Write out exactly the lines from the one holding "orange line: (44, 30) -> (34, 17), moved" to the last line of the entries, both ends included and nothing else, without the pictures.

━━━━━ SOURCE DATA

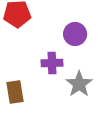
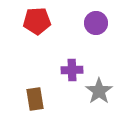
purple circle: (75, 34) -> (96, 23), moved

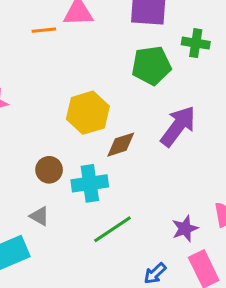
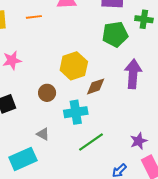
orange line: (44, 30) -> (34, 17), moved
purple arrow: (178, 126) -> (133, 74), turned -32
brown circle: (49, 170) -> (47, 93), moved

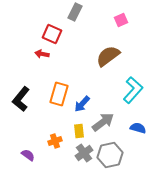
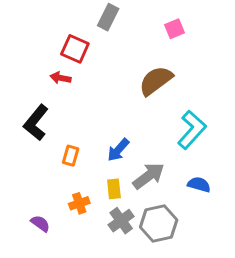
orange rectangle: (59, 94) -> (71, 156), moved, size x0.6
black L-shape: (21, 99) -> (36, 123), moved

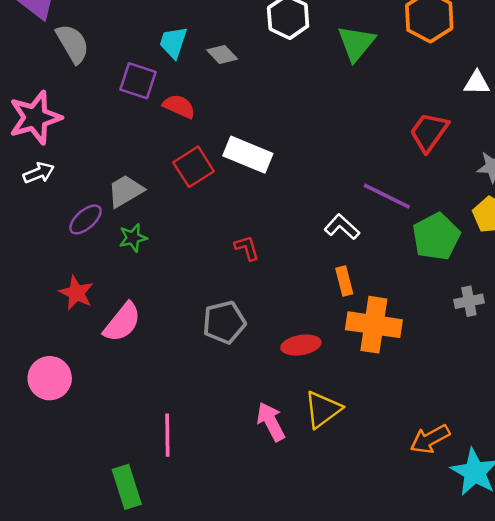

━━━━━━━━━━

▶ [TASK ANSWER]:
orange line: (44, 30) -> (34, 17), moved
purple arrow: (178, 126) -> (133, 74), turned -32
brown circle: (49, 170) -> (47, 93), moved

orange rectangle: (59, 94) -> (71, 156), moved, size x0.6
black L-shape: (21, 99) -> (36, 123), moved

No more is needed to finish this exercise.